** TASK MATERIAL follows **

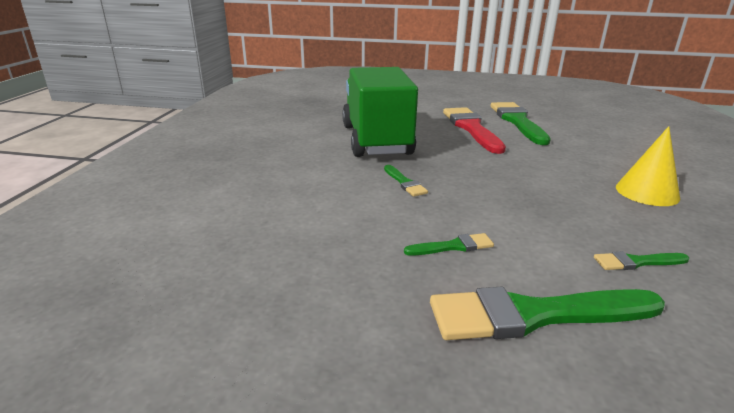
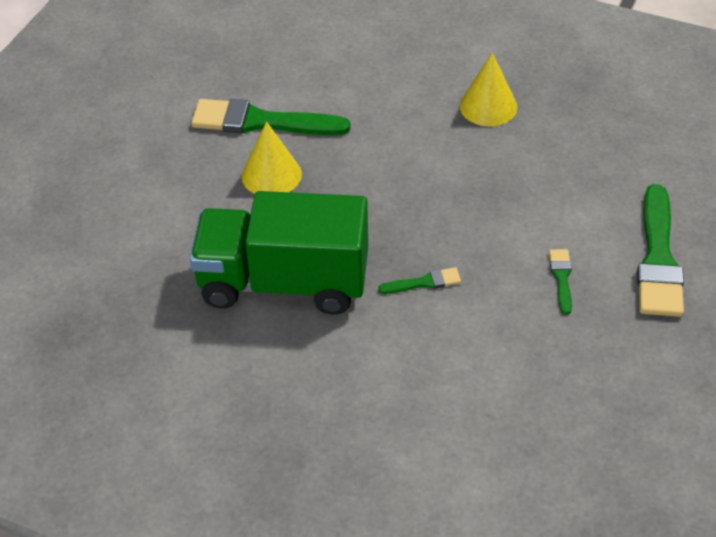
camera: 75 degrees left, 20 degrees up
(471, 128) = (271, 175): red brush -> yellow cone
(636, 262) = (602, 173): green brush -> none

** End of TASK MATERIAL **
** TASK MATERIAL follows **

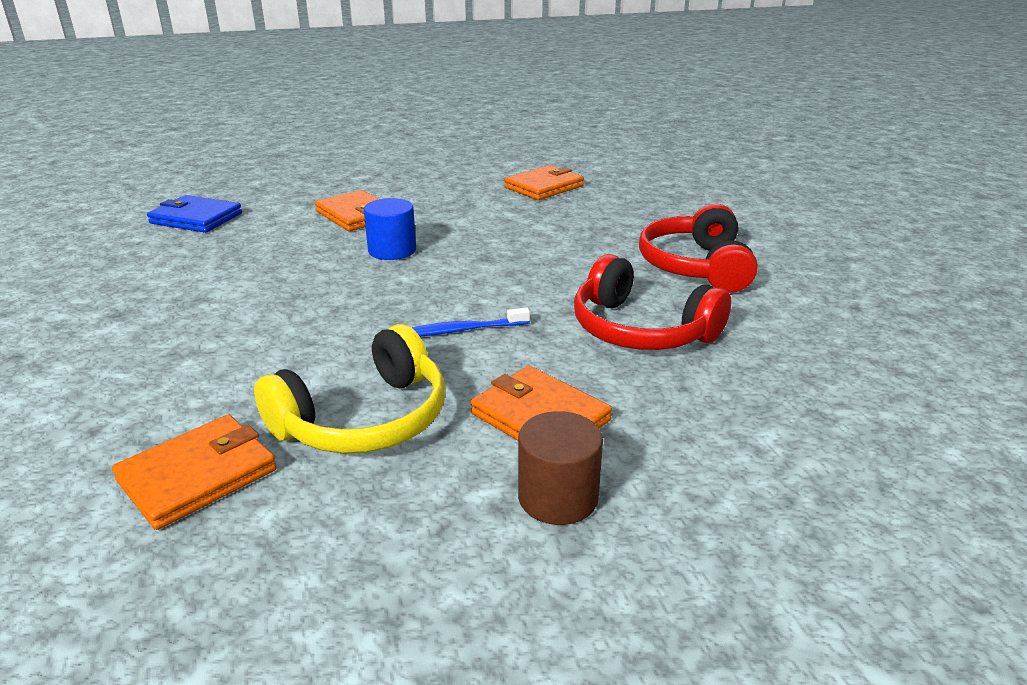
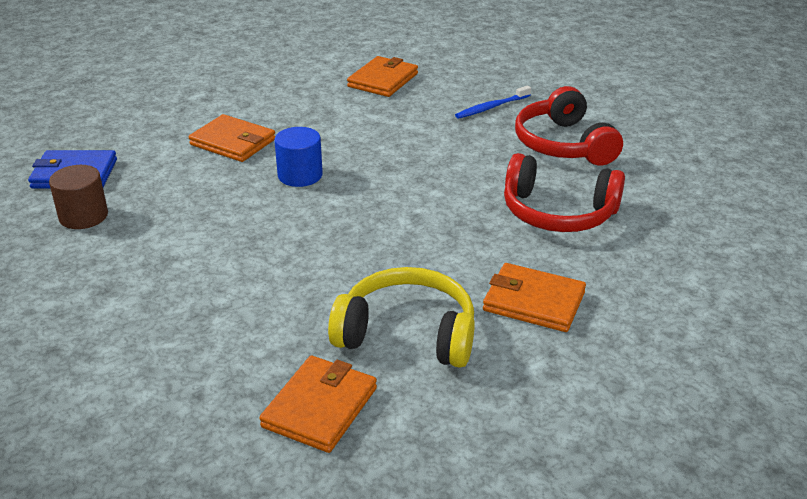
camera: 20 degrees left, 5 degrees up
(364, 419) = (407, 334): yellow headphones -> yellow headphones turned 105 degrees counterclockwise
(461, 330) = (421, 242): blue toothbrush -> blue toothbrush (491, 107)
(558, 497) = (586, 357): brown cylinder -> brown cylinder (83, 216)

** End of TASK MATERIAL **
** TASK MATERIAL follows **

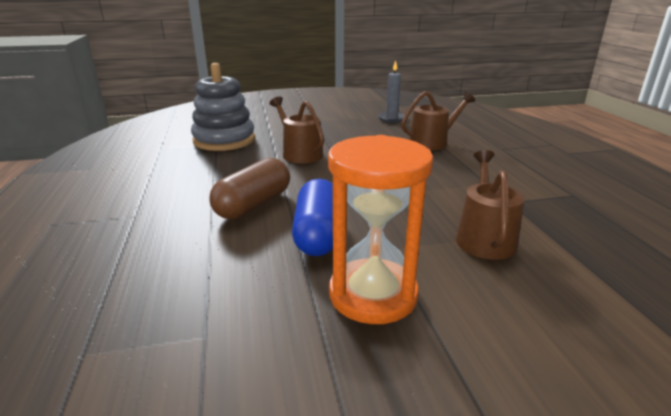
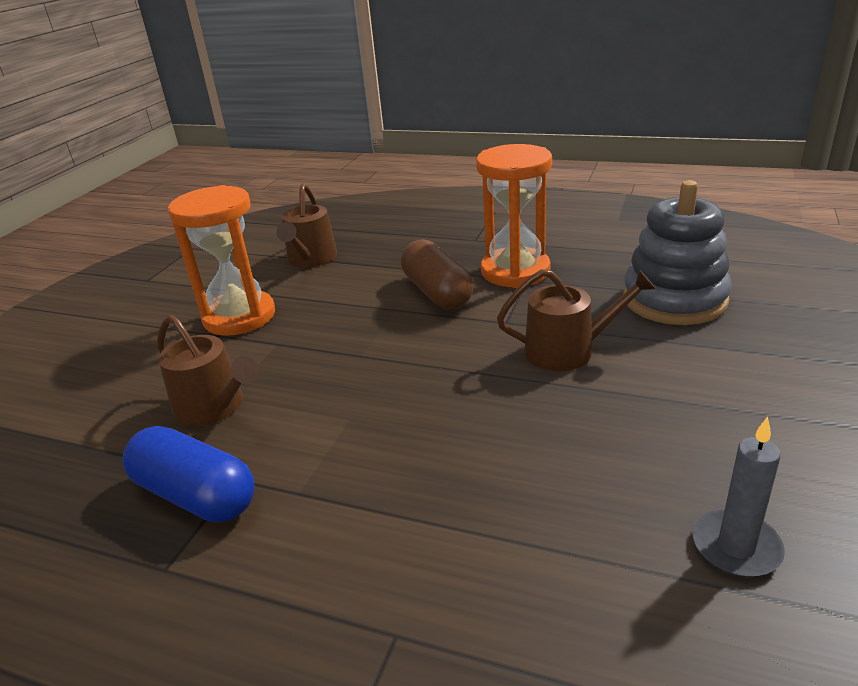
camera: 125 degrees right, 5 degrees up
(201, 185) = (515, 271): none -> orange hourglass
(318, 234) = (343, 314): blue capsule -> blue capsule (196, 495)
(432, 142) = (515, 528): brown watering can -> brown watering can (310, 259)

** End of TASK MATERIAL **

• TASK TO CARRY OUT:
Write out, from the lines above, only those from the line with "camera: 20 degrees left, 5 degrees up" to the line with "(558, 497) = (586, 357): brown", exactly as given, including the first and the last.

• OUTPUT FOR THIS TASK:
camera: 20 degrees left, 5 degrees up
(364, 419) = (407, 334): yellow headphones -> yellow headphones turned 105 degrees counterclockwise
(461, 330) = (421, 242): blue toothbrush -> blue toothbrush (491, 107)
(558, 497) = (586, 357): brown cylinder -> brown cylinder (83, 216)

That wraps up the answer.